┌─ Data for processing
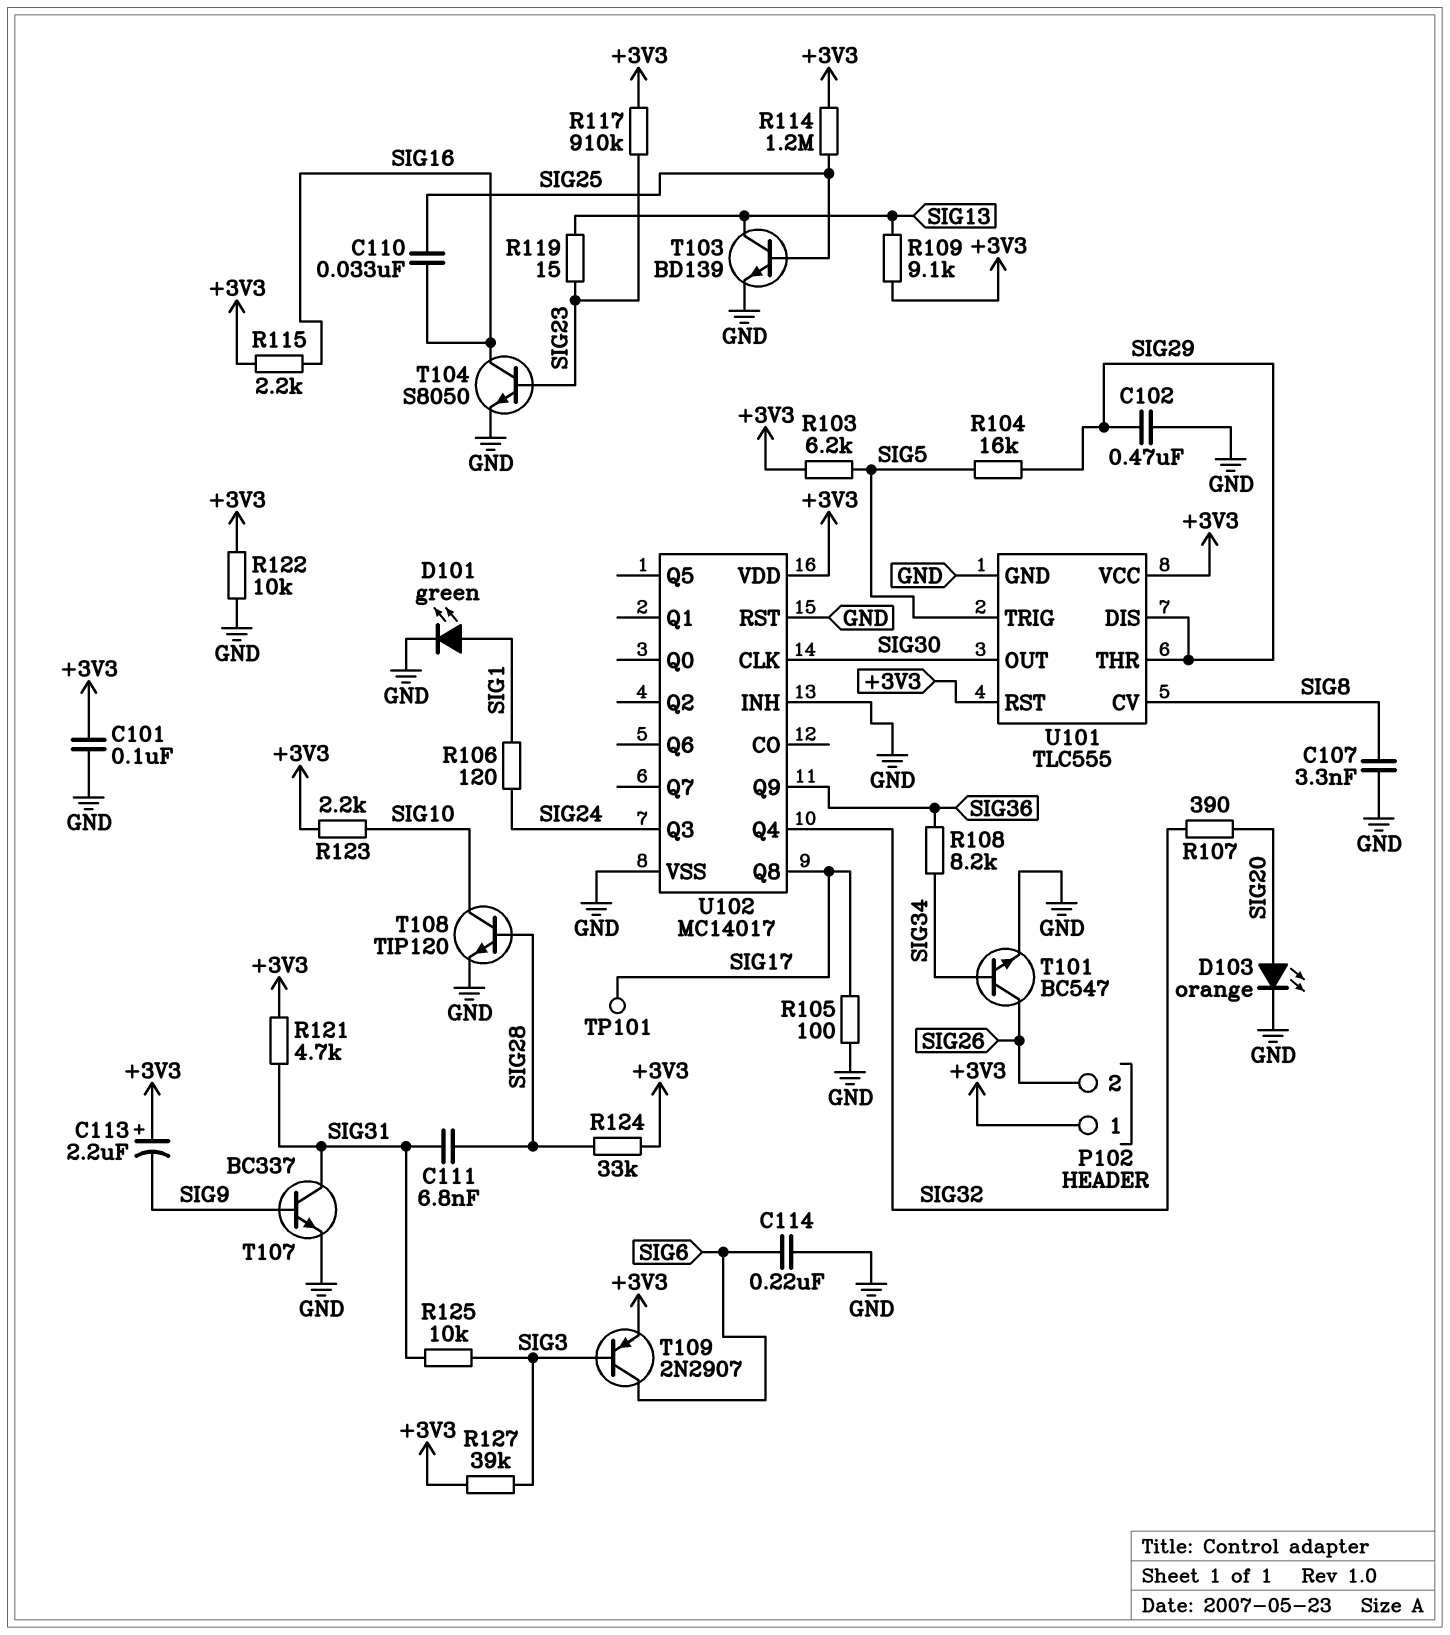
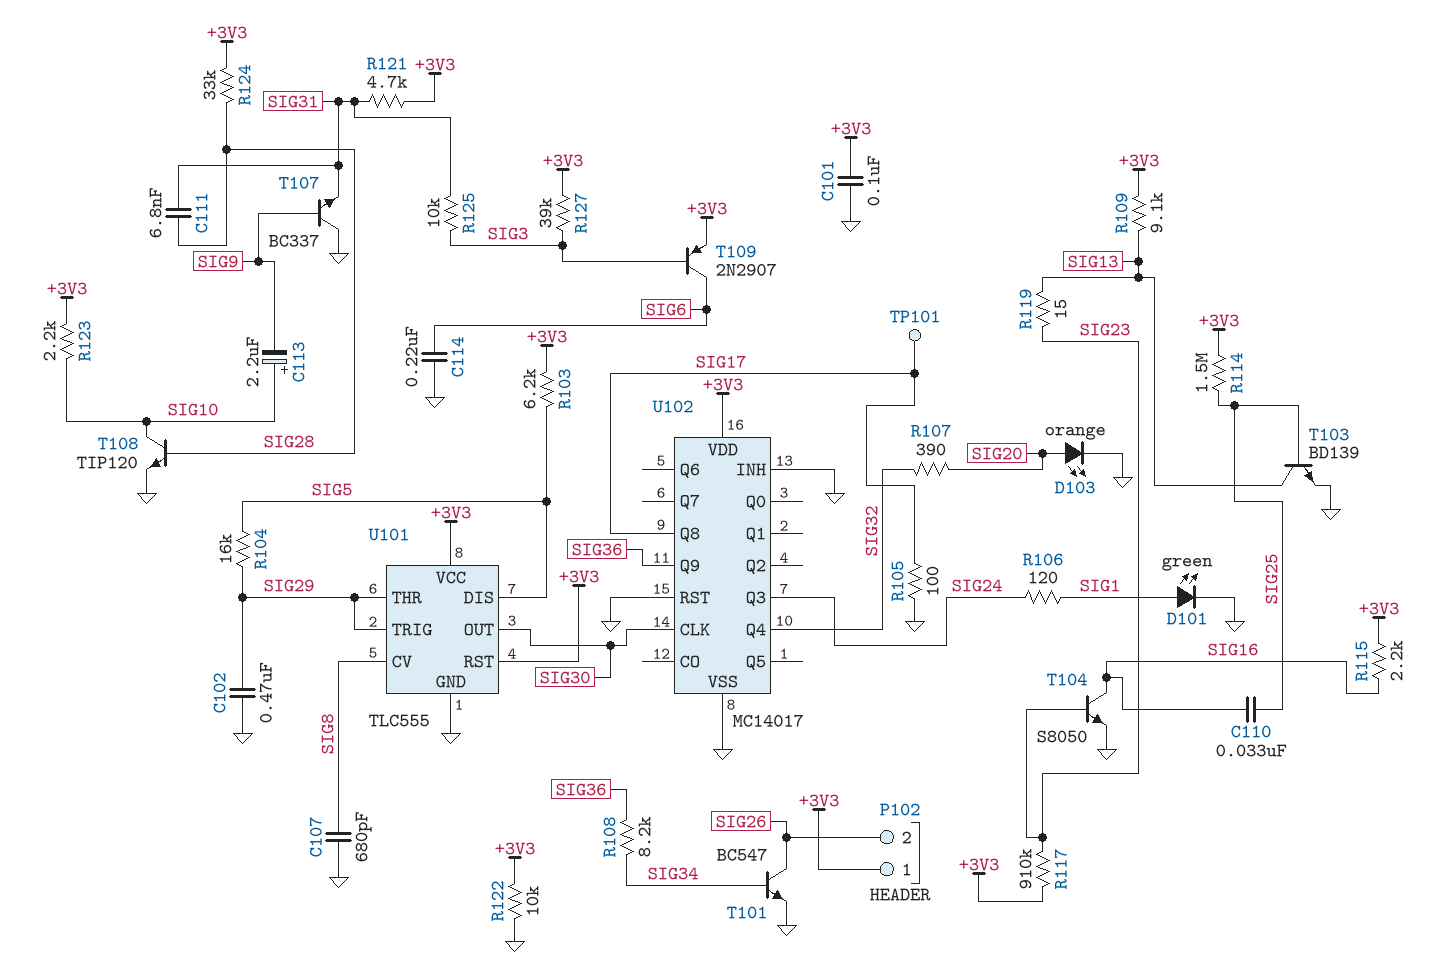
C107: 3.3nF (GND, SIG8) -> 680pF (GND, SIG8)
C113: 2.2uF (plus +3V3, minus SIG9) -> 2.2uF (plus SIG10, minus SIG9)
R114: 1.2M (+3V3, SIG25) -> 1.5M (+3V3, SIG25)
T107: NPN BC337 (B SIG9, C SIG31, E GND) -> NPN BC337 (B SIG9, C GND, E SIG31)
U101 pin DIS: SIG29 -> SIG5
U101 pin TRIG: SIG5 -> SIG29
└─
**What is being asked**: Copy every record exactly, without the pictures.

**Solution to this task**:
C107: 3.3nF (GND, SIG8) -> 680pF (GND, SIG8)
C113: 2.2uF (plus +3V3, minus SIG9) -> 2.2uF (plus SIG10, minus SIG9)
R114: 1.2M (+3V3, SIG25) -> 1.5M (+3V3, SIG25)
T107: NPN BC337 (B SIG9, C SIG31, E GND) -> NPN BC337 (B SIG9, C GND, E SIG31)
U101 pin DIS: SIG29 -> SIG5
U101 pin TRIG: SIG5 -> SIG29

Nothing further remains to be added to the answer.